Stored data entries
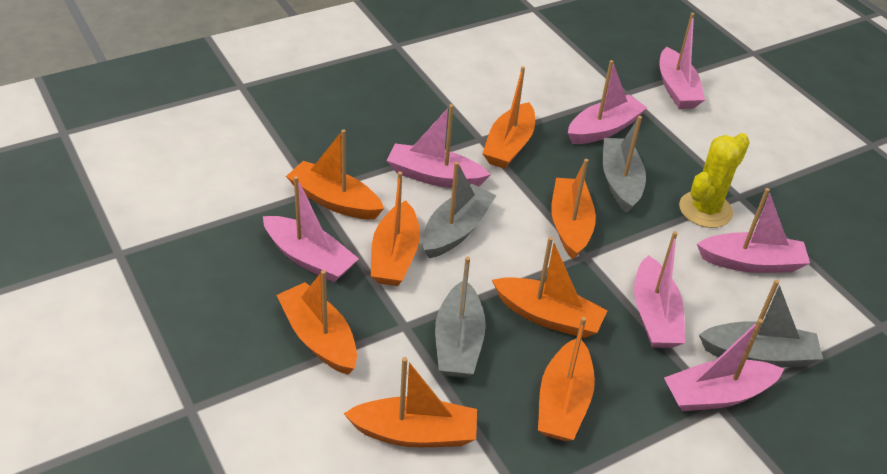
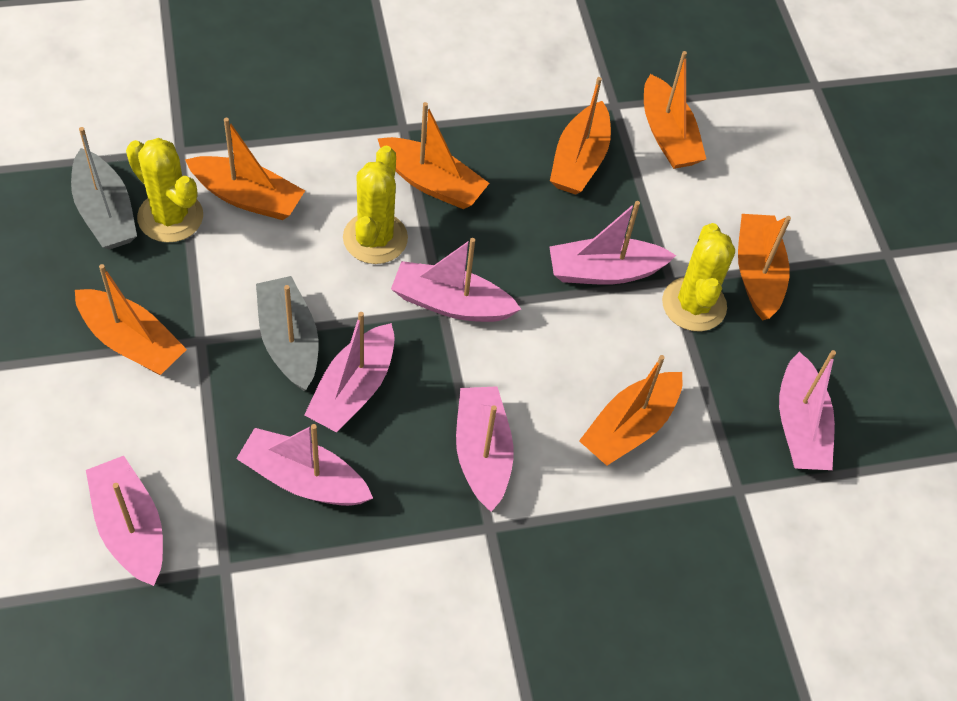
grey boat: 4 -> 2
orange boat: 8 -> 7
yellow cactus: 1 -> 3

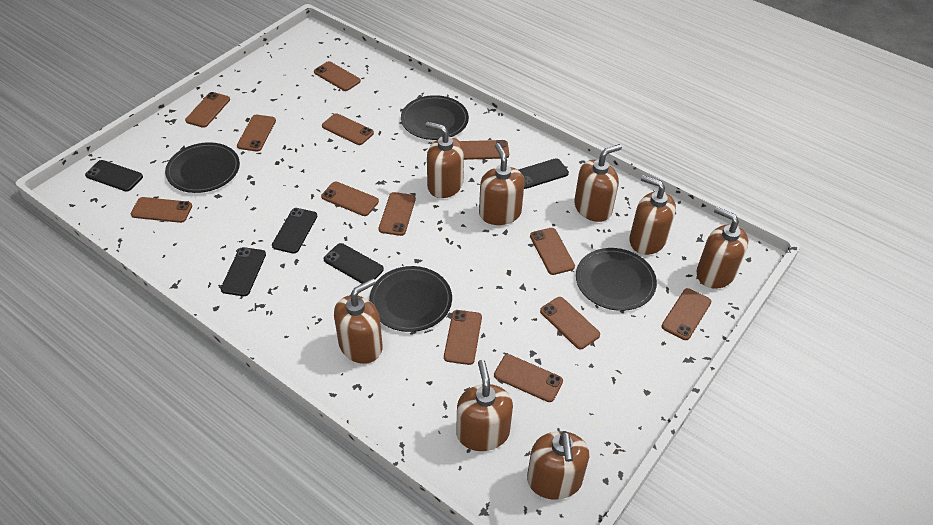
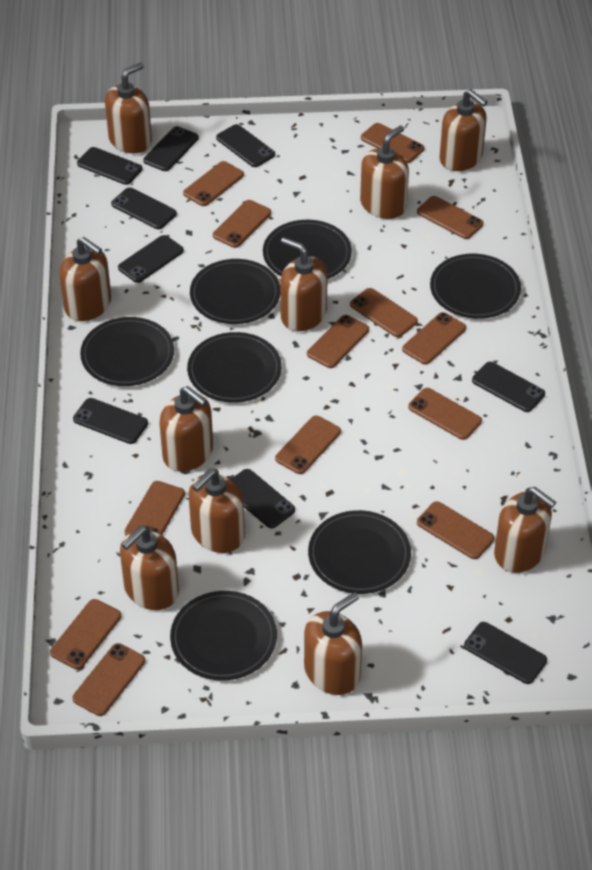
black phone: 5 -> 9
black plate: 4 -> 7
brown soap dispenser: 8 -> 10

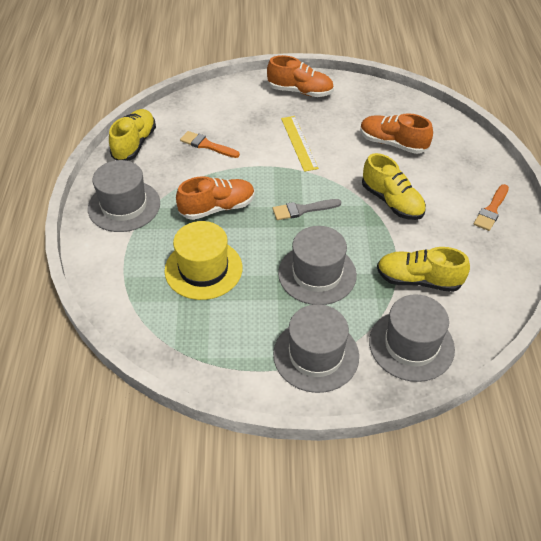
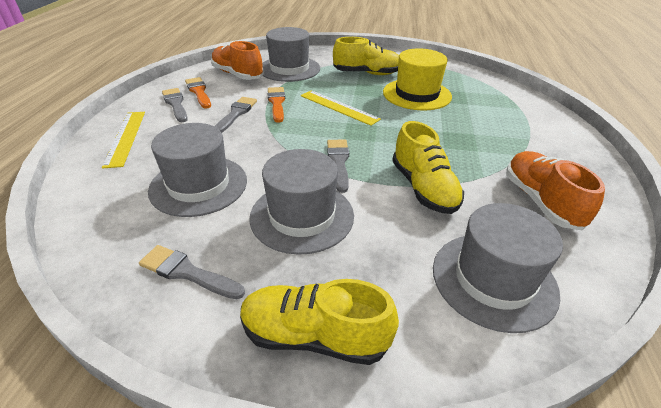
grey brush: 1 -> 4
orange shoe: 3 -> 2
yellow ruler: 1 -> 2

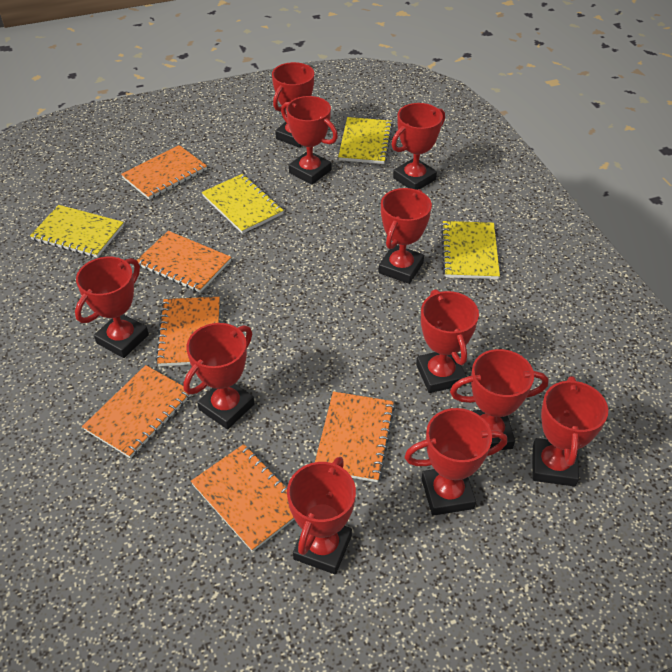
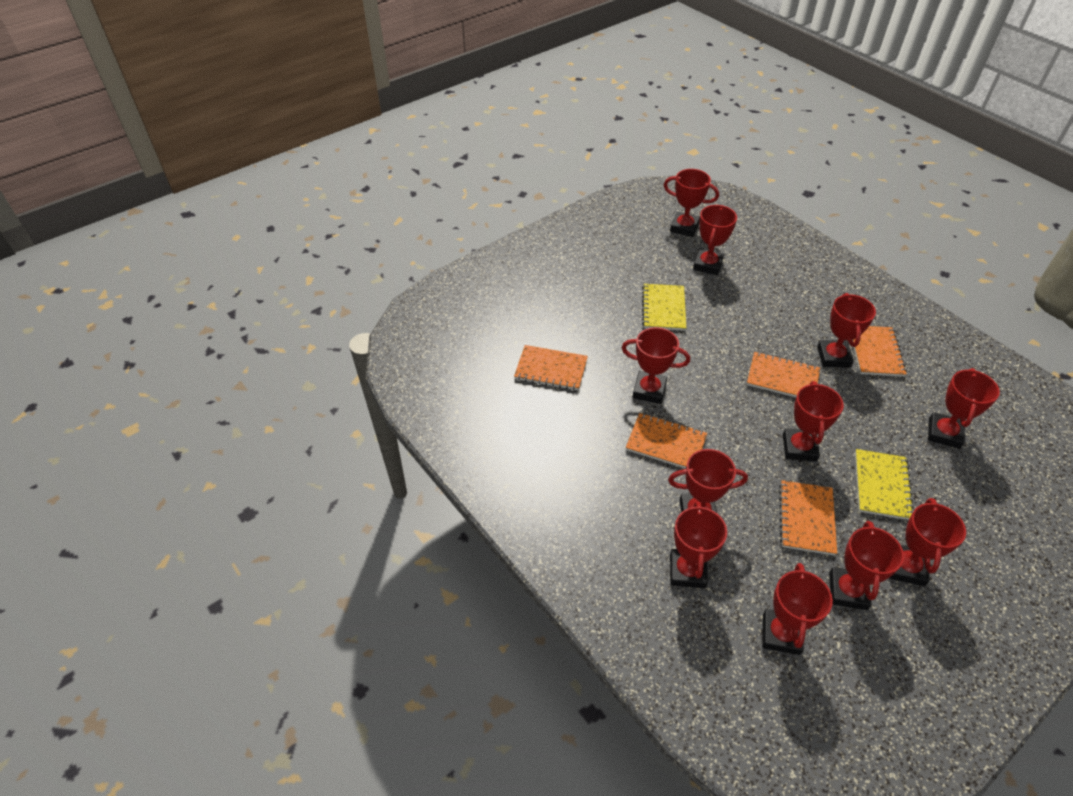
orange notebook: 6 -> 5
yellow notebook: 4 -> 2

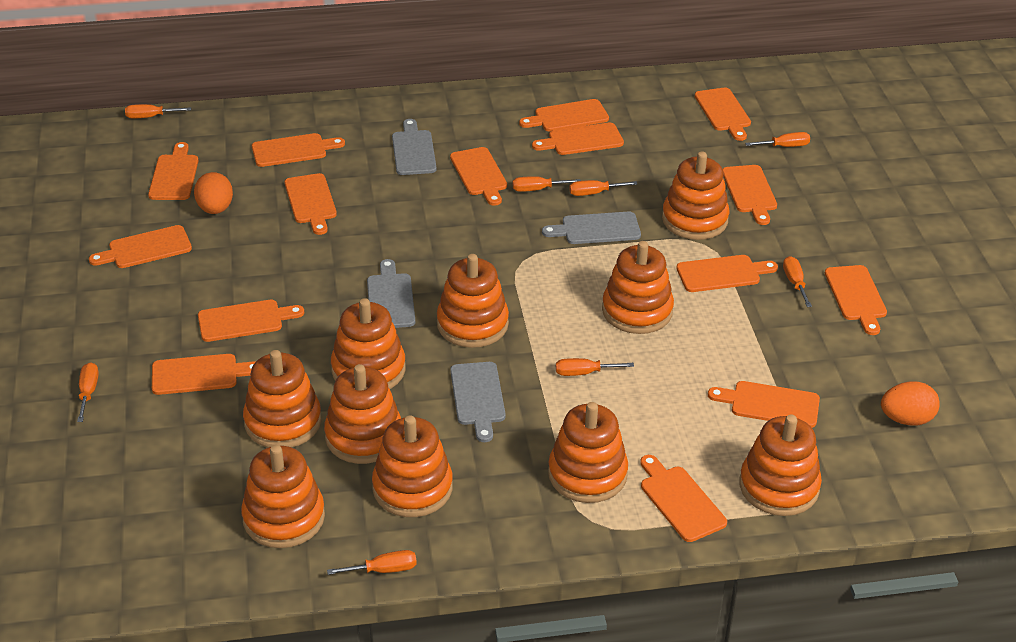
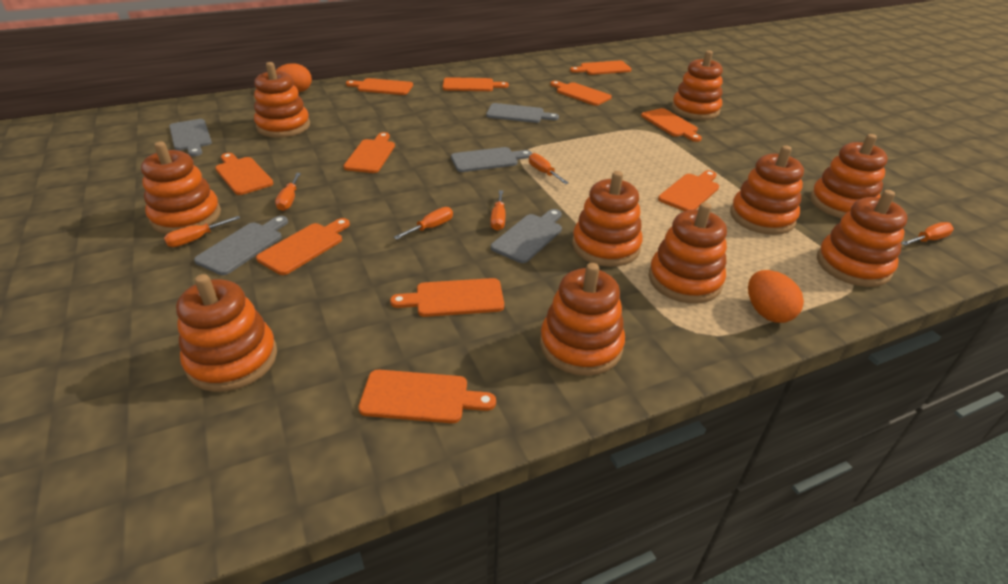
grey cutting board: 4 -> 5
orange cutting board: 15 -> 11
orange screwdriver: 8 -> 6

▶ **Requirement**
Every line above is to be repeated exactly, but no picture is to appear in the copy.

▶ **Response**
grey boat: 4 -> 2
orange boat: 8 -> 7
yellow cactus: 1 -> 3

black phone: 5 -> 9
black plate: 4 -> 7
brown soap dispenser: 8 -> 10

grey brush: 1 -> 4
orange shoe: 3 -> 2
yellow ruler: 1 -> 2

orange notebook: 6 -> 5
yellow notebook: 4 -> 2

grey cutting board: 4 -> 5
orange cutting board: 15 -> 11
orange screwdriver: 8 -> 6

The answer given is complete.